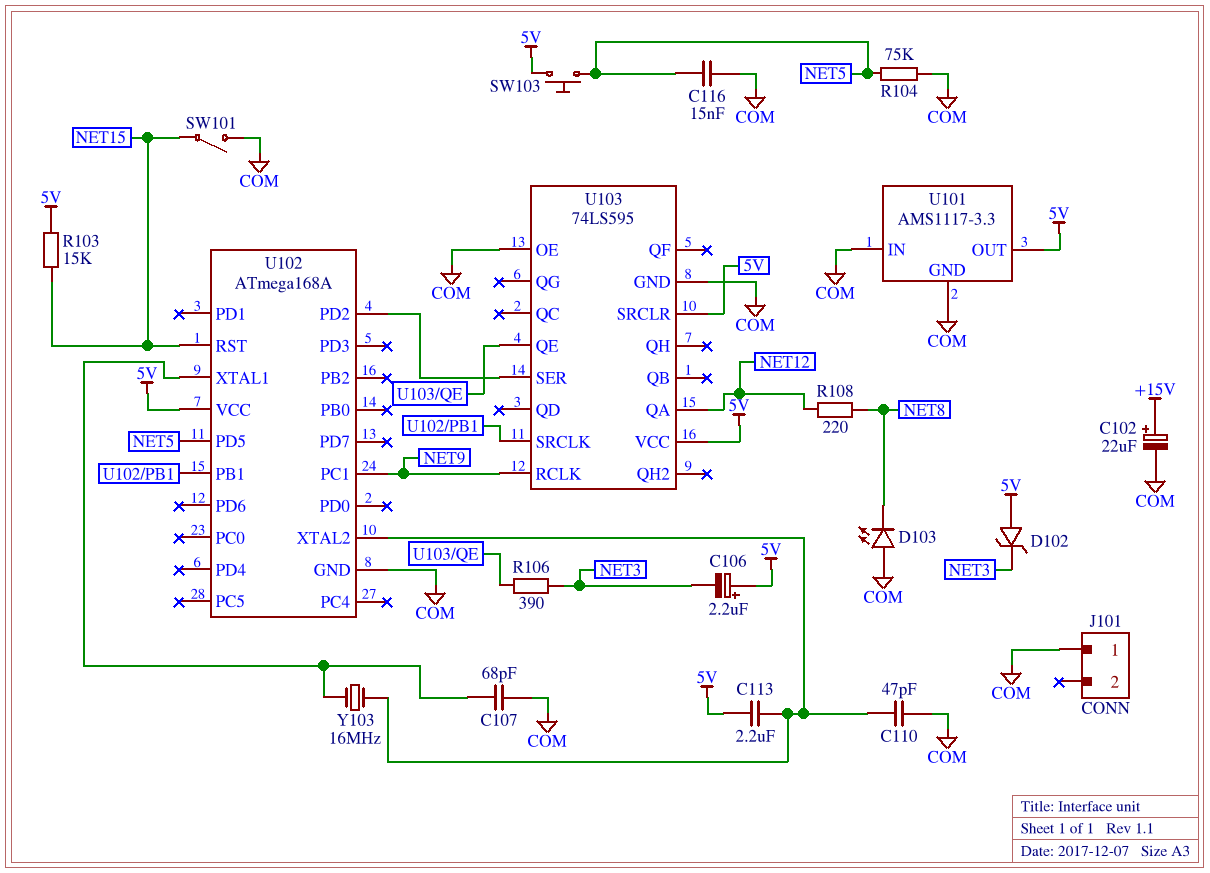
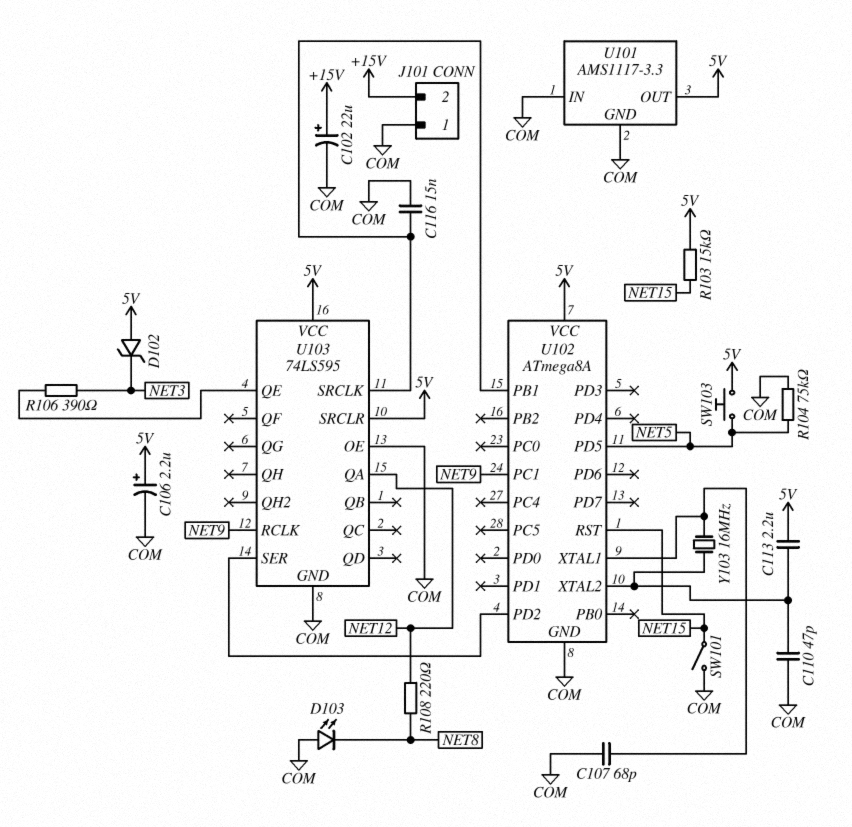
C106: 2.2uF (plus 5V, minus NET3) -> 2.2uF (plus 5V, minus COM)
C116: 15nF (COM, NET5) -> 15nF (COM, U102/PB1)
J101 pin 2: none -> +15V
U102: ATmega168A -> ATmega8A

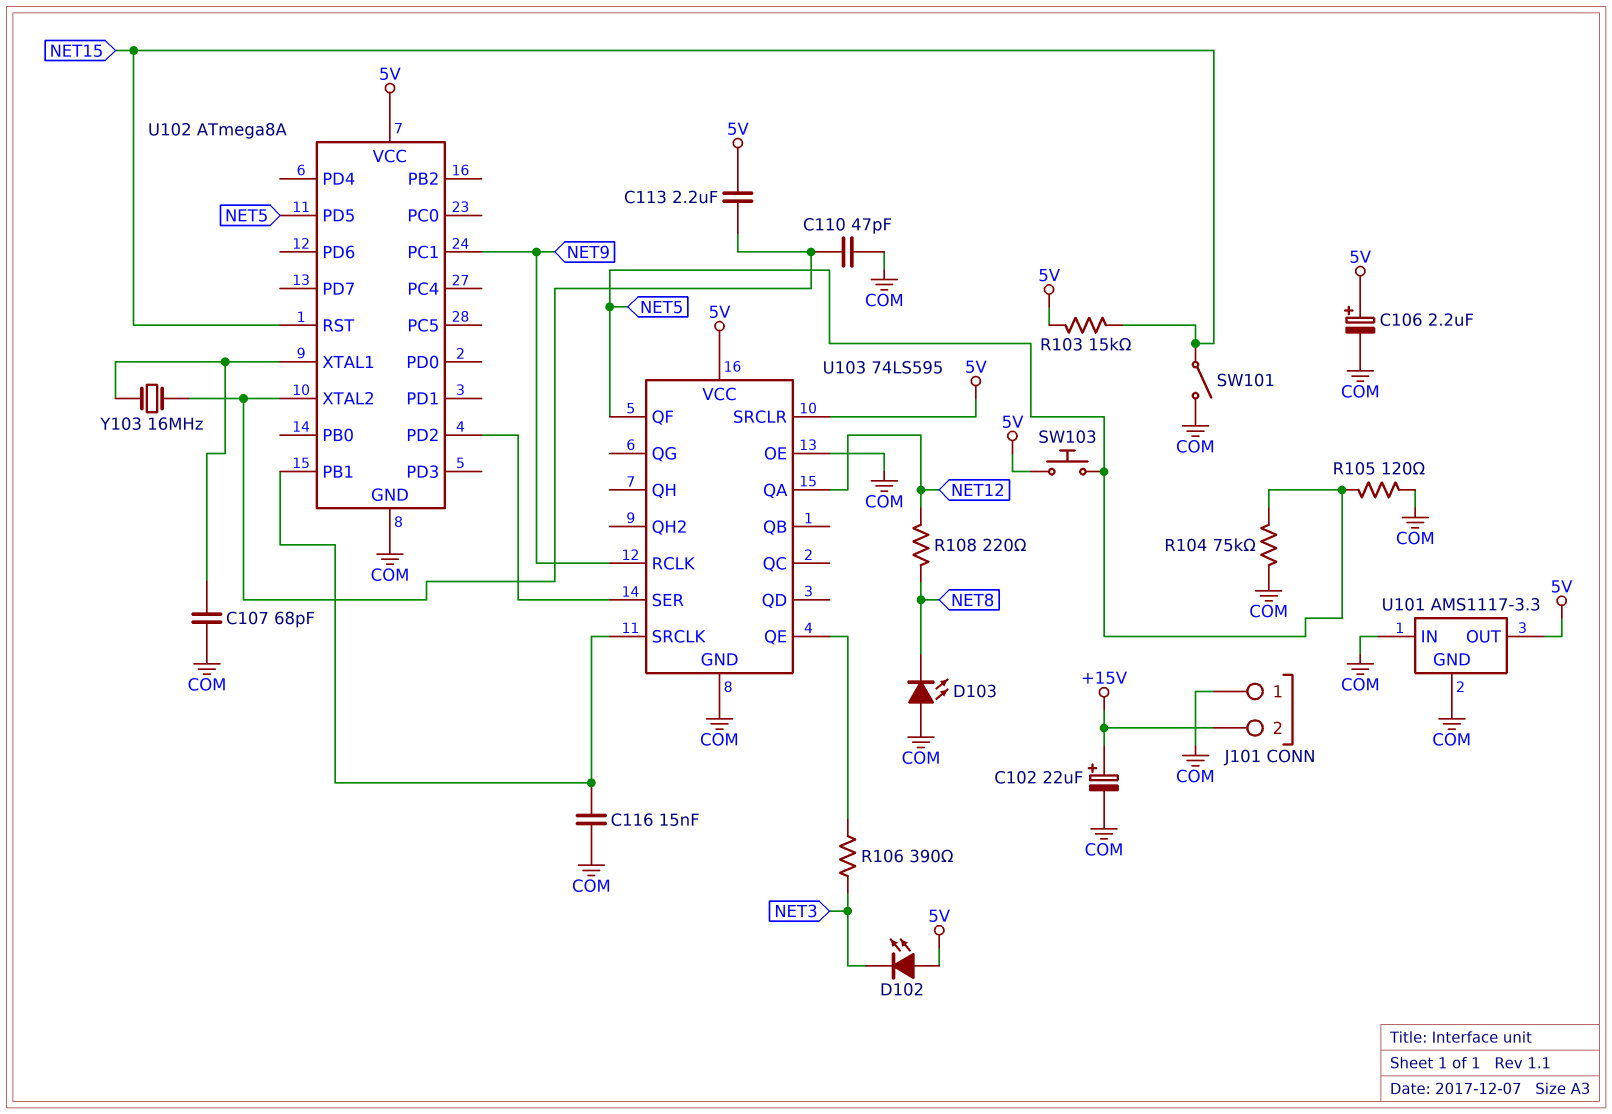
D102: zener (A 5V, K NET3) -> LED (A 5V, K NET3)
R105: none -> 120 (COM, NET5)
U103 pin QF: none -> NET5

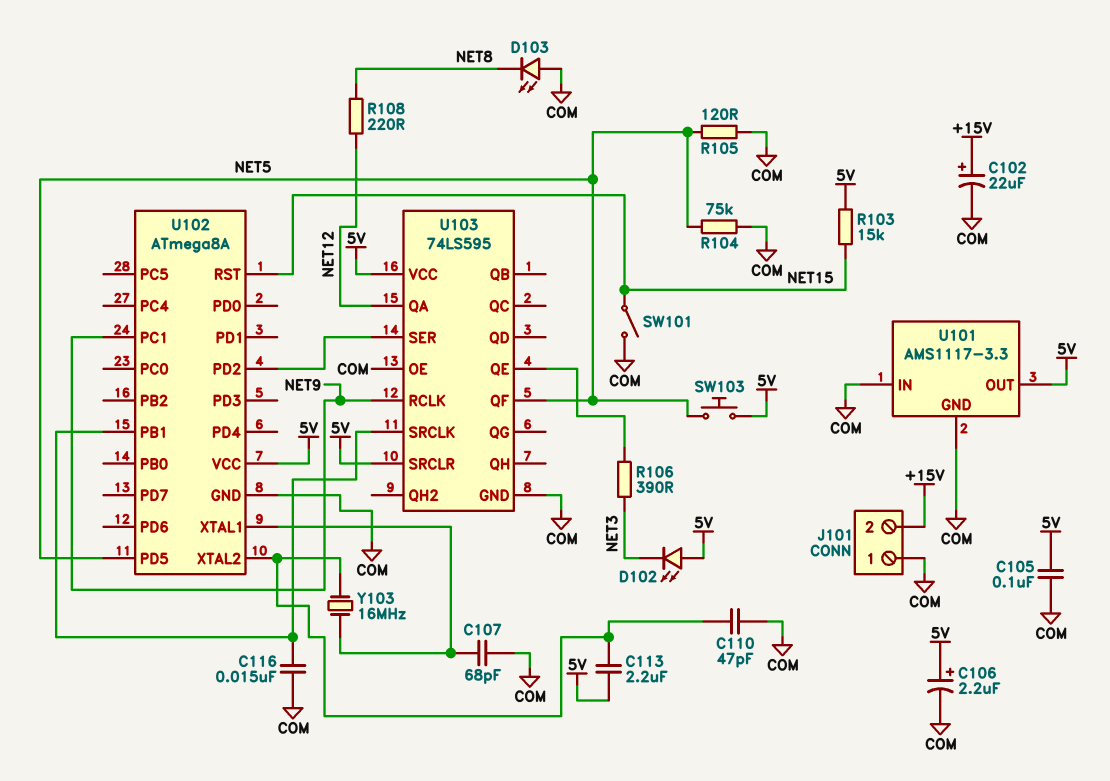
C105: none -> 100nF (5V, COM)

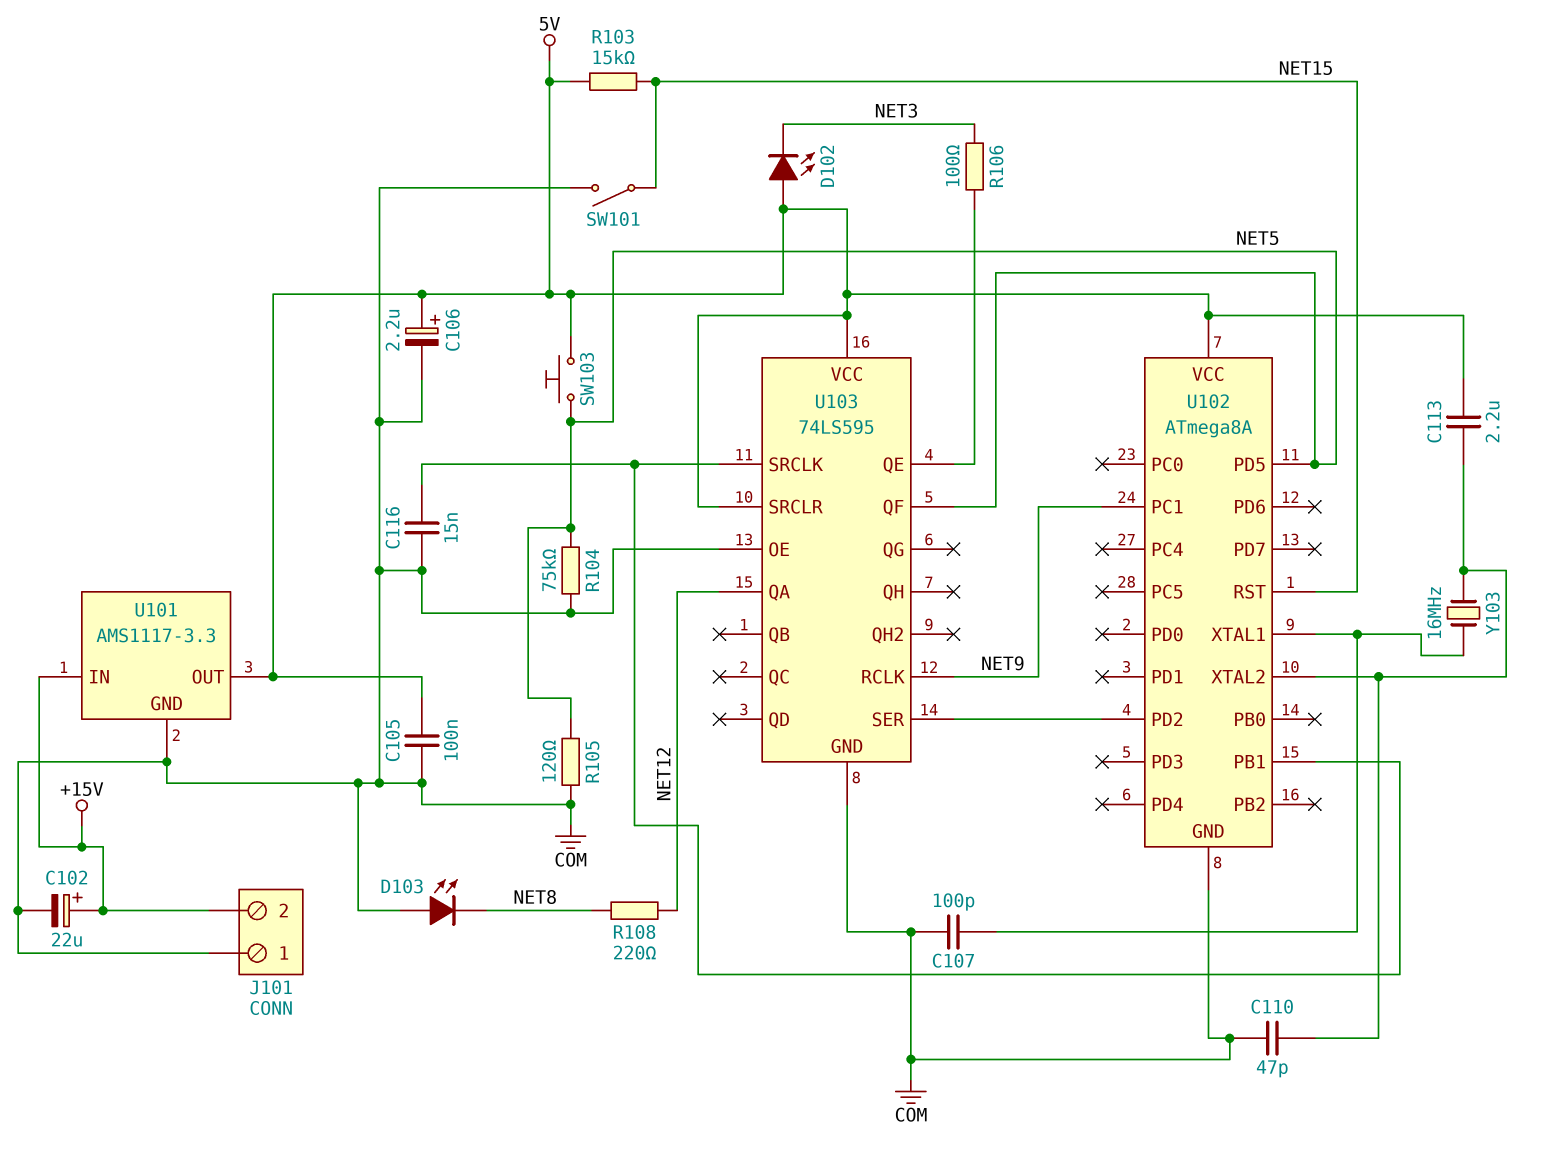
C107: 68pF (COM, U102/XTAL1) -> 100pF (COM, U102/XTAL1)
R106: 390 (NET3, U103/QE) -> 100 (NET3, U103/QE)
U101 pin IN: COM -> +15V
☆ ☆ ☆ ☆ ☆
PROBLEM -
Transcribe the entries above verbatim, excluding any image.

COMPLETED TASK -
C106: 2.2uF (plus 5V, minus NET3) -> 2.2uF (plus 5V, minus COM)
C116: 15nF (COM, NET5) -> 15nF (COM, U102/PB1)
J101 pin 2: none -> +15V
U102: ATmega168A -> ATmega8A

D102: zener (A 5V, K NET3) -> LED (A 5V, K NET3)
R105: none -> 120 (COM, NET5)
U103 pin QF: none -> NET5

C105: none -> 100nF (5V, COM)

C107: 68pF (COM, U102/XTAL1) -> 100pF (COM, U102/XTAL1)
R106: 390 (NET3, U103/QE) -> 100 (NET3, U103/QE)
U101 pin IN: COM -> +15V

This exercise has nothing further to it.